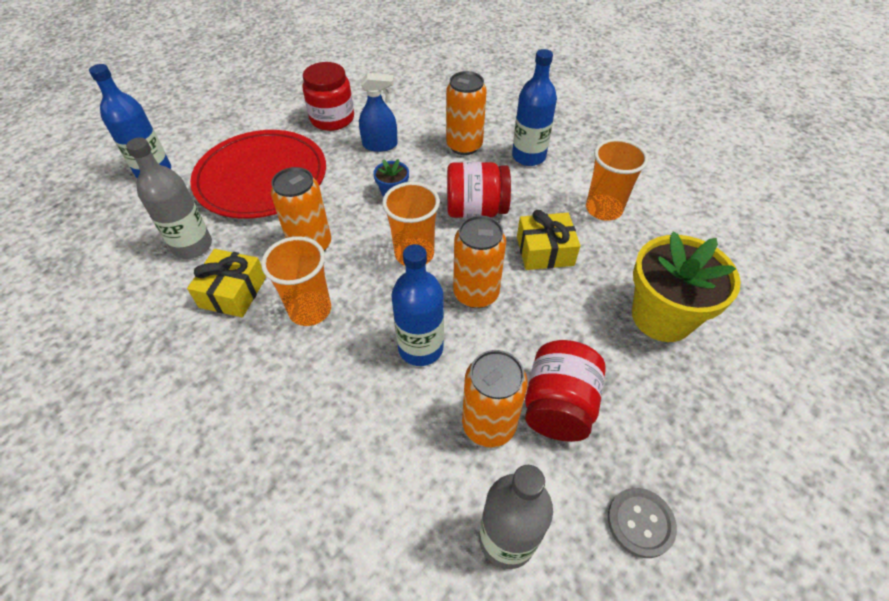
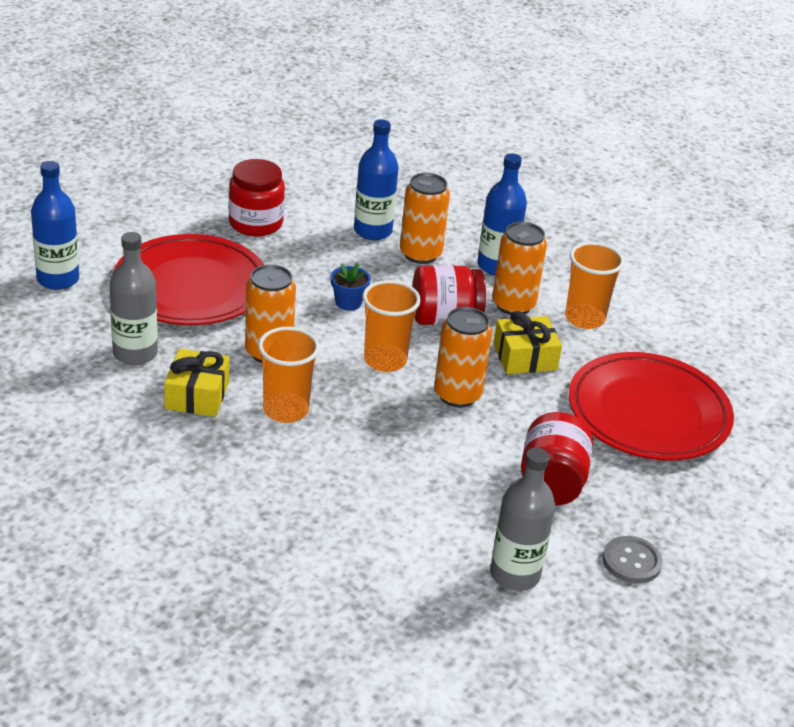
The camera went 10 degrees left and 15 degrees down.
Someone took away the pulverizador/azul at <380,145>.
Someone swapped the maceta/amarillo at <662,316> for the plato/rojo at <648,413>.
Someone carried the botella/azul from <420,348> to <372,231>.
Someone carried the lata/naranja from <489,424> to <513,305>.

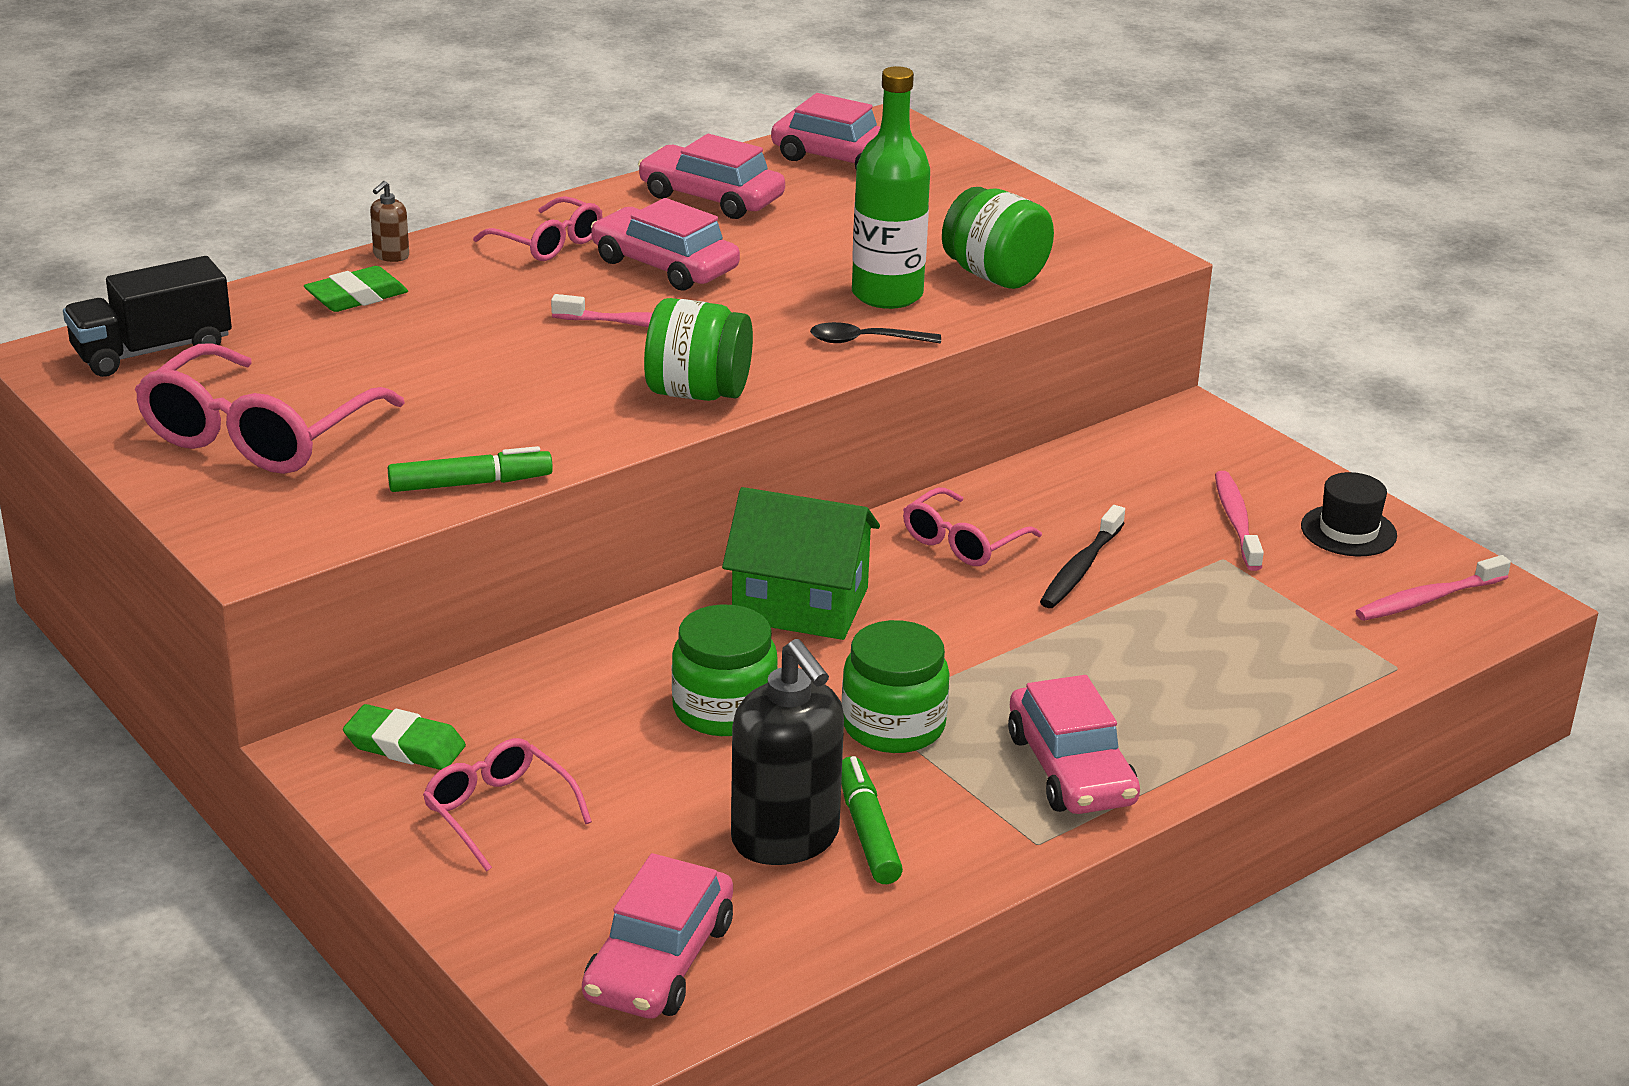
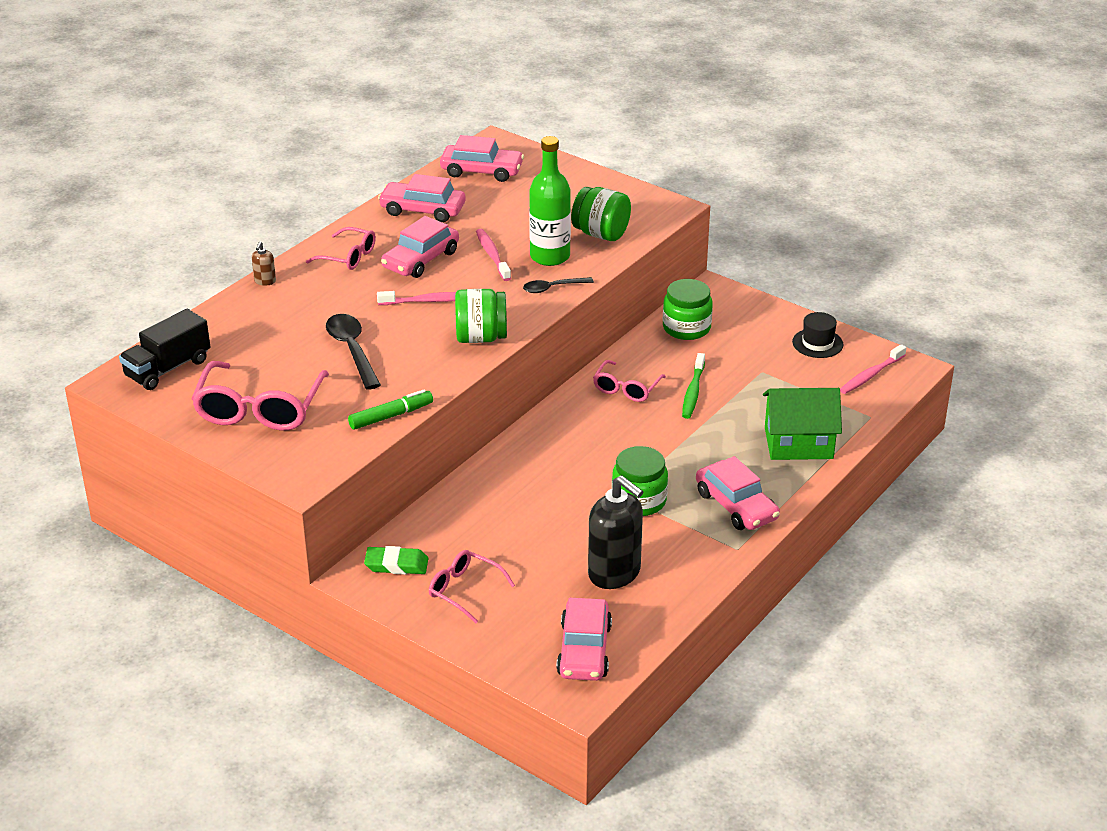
The camera went 15 degrees left and 5 degrees up.
Someone rotated the coche/rosa at <665,265> by 75 degrees counterclockwise.
Someone took away the goma de borrar/verde at <356,297>.
Someone carried the cepillo de dientes/rosa from <1236,521> to <492,255>.
Someone carried the casa/verde from <800,604> to <798,443>.
Someone repainted the cepillo de dientes/negro at <1081,568>, which became the cepillo de dientes/verde at <693,392>.
Someone carried the tarro/verde from <724,709> to <686,328>.
Someone took away the rotulador/verde at <868,831>.
Someone put down the cuchara/negro at <352,350>.

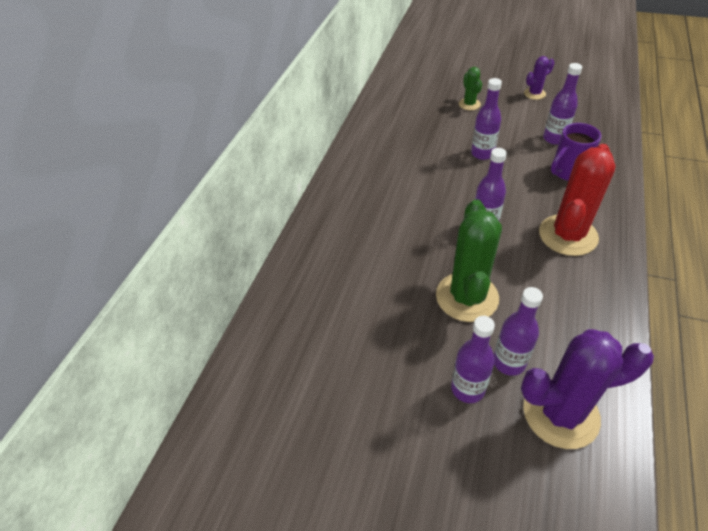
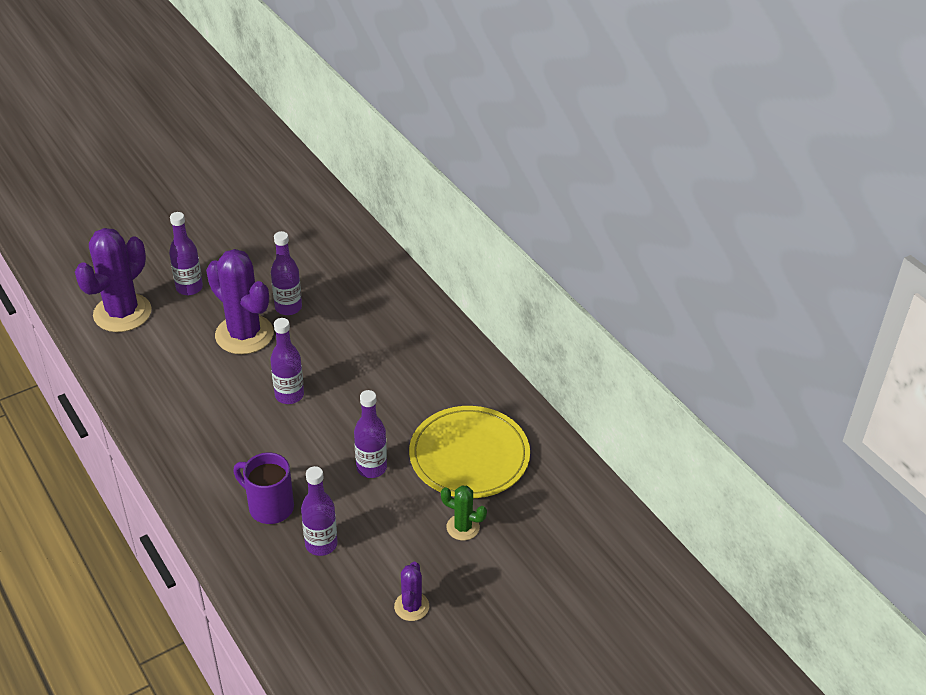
The camera went 125 degrees right and 5 degrees down.
Someone rotated the taza/morado at <567,172> by 60 degrees counterclockwise.
Someone took away the cactus/rojo at <568,235>.
Someone repainted the cactus/verde at <467,297>, which became the cactus/morado at <244,334>.
Someone carried the botella/morado from <509,362> to <288,307>.
Someone put down the plato/amarillo at <469,455>.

Work to complete – Your answer should consist of the lines from the material that contain "azul".

Final answer –
Someone took away the pulverizador/azul at <380,145>.
Someone carried the botella/azul from <420,348> to <372,231>.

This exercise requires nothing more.